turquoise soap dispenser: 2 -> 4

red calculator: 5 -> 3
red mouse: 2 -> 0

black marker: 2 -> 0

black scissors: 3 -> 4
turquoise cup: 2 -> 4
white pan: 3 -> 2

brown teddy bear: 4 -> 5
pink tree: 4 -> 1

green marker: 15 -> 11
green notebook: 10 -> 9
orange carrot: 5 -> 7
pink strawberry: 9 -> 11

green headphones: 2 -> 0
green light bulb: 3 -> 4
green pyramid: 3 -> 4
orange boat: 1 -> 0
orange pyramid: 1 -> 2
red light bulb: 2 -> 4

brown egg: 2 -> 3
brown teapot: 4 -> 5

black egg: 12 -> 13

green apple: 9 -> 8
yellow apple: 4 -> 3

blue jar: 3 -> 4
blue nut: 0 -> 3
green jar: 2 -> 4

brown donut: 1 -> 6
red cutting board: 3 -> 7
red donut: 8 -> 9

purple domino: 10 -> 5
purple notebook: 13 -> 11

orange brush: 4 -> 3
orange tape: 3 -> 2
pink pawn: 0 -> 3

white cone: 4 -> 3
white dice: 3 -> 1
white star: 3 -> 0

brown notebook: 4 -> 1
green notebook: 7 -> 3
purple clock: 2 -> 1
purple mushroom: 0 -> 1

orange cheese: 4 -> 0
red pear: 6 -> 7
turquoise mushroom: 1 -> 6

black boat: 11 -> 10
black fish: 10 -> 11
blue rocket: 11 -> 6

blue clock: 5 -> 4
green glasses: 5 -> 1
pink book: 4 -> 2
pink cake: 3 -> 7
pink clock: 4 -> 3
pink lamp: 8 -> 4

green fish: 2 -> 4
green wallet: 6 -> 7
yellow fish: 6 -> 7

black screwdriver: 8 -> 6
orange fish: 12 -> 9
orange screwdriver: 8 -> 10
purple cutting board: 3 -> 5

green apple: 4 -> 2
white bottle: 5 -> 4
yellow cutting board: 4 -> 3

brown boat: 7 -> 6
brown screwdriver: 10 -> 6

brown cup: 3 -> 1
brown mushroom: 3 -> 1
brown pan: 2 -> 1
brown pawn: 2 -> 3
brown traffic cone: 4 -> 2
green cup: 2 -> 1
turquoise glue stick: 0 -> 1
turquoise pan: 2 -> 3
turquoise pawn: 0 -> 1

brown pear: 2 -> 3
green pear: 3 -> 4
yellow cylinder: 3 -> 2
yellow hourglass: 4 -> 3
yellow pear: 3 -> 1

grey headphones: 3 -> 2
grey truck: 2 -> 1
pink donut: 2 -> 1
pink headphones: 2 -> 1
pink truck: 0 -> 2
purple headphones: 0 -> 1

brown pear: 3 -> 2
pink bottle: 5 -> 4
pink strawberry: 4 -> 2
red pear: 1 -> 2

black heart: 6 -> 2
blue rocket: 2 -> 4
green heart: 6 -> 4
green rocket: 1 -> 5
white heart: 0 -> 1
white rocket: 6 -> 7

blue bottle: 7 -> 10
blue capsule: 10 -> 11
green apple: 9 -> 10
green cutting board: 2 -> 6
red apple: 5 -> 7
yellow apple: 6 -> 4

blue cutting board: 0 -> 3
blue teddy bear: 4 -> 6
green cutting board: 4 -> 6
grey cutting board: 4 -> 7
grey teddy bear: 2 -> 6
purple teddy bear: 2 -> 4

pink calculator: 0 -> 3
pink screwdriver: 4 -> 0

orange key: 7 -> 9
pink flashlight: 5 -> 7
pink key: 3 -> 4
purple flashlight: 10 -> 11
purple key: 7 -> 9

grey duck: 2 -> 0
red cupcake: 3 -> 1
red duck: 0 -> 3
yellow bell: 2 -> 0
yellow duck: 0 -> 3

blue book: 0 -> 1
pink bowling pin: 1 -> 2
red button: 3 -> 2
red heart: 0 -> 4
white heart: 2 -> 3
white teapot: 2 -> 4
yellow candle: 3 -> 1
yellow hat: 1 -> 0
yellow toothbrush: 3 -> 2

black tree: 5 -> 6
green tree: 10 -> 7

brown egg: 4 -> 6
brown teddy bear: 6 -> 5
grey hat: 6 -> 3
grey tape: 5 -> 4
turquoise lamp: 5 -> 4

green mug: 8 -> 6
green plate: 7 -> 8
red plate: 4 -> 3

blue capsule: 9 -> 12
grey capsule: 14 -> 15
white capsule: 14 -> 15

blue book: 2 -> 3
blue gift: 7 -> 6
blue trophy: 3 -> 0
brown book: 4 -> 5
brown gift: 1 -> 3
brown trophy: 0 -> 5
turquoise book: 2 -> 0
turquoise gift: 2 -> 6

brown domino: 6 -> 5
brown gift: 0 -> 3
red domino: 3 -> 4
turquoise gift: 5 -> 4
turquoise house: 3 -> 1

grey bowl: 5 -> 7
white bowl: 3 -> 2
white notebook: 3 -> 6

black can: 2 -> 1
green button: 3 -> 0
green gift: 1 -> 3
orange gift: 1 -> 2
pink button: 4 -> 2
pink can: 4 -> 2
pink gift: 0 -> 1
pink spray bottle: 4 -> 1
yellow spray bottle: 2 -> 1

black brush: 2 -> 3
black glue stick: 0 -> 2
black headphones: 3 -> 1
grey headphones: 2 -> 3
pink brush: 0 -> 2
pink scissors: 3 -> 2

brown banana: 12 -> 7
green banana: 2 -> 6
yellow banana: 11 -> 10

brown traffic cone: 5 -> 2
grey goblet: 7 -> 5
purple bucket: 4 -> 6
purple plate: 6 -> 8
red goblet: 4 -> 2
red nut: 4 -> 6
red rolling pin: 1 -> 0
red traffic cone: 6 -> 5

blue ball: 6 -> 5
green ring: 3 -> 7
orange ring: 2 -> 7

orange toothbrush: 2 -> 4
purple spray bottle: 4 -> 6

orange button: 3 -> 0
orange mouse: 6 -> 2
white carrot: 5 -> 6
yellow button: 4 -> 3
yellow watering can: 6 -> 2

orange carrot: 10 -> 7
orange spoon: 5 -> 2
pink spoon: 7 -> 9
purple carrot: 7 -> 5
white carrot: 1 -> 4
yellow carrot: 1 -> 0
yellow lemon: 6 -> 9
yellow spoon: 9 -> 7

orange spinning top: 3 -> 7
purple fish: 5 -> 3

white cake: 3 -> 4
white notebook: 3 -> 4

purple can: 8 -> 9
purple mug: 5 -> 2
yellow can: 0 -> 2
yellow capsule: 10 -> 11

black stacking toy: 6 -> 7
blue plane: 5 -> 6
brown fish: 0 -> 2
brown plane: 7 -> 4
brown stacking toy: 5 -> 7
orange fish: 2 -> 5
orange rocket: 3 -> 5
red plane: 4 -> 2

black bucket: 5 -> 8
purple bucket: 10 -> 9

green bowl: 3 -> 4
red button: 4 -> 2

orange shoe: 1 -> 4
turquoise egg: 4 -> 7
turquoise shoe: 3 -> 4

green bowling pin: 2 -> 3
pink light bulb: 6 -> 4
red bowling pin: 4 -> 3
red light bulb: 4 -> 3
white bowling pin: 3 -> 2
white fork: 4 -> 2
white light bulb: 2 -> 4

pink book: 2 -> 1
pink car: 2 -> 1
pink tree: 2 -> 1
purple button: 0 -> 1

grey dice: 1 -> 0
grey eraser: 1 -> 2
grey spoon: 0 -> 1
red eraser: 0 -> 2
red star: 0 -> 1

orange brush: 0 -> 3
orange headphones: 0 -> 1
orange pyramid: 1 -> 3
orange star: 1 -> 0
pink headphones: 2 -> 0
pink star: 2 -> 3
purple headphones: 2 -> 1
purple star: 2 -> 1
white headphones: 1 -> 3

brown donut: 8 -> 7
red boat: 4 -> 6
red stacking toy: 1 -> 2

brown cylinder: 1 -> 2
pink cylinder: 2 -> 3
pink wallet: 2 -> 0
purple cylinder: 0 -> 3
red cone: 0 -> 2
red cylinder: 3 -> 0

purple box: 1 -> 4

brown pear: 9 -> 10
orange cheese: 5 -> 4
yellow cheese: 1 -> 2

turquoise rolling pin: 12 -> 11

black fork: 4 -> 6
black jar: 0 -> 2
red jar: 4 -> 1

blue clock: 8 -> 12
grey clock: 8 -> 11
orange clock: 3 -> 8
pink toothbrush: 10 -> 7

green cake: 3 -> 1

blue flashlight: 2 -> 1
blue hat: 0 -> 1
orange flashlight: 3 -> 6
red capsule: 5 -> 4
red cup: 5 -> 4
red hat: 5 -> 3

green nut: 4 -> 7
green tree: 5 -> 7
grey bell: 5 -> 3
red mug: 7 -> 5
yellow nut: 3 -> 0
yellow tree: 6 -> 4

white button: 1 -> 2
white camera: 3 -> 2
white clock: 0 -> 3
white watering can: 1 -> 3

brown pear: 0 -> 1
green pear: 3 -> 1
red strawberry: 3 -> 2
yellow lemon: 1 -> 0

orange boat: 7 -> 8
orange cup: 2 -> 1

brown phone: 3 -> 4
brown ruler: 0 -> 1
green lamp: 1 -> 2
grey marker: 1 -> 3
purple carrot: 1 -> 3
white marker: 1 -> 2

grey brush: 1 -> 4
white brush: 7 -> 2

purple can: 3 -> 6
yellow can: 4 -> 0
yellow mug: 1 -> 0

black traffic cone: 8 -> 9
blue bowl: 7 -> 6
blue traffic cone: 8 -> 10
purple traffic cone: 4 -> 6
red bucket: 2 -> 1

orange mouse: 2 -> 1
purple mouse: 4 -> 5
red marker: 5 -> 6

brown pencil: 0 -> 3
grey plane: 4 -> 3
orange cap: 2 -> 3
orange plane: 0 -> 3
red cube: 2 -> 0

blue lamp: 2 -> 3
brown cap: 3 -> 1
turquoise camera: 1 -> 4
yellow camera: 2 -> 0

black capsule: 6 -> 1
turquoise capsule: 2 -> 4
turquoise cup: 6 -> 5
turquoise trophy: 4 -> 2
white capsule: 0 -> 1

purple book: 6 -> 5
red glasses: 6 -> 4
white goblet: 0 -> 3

------------------------------------------------------------

# WHAT TO PRODUCE
The answer should be only a number: the count of lines in the listing above that contain the word "trophy".

# RESULT FOR THIS TASK
3